| WHAT THE EXERCISE ASKS |
Your copy of the entries below should hold exactly the lines from the one containing "green line: rotated 24 degrees clockwise" to the one containing "pink pentagon: rotated 24 degrees clockwise", inclusive, and no pictures.

| GIVEN ENTRIES |
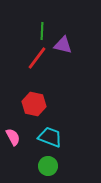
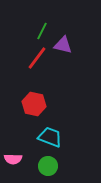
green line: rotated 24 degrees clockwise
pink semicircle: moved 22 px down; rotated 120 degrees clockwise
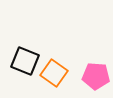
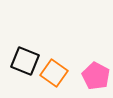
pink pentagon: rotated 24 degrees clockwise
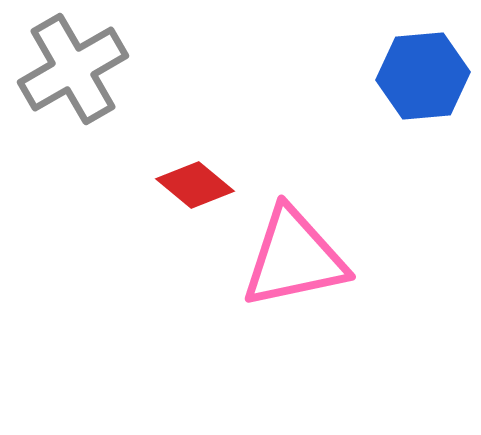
* * *
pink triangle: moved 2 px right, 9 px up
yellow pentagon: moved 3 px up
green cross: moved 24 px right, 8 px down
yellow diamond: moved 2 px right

| RESULT |
green line: rotated 24 degrees clockwise
pink semicircle: moved 22 px down; rotated 120 degrees clockwise
pink pentagon: rotated 24 degrees clockwise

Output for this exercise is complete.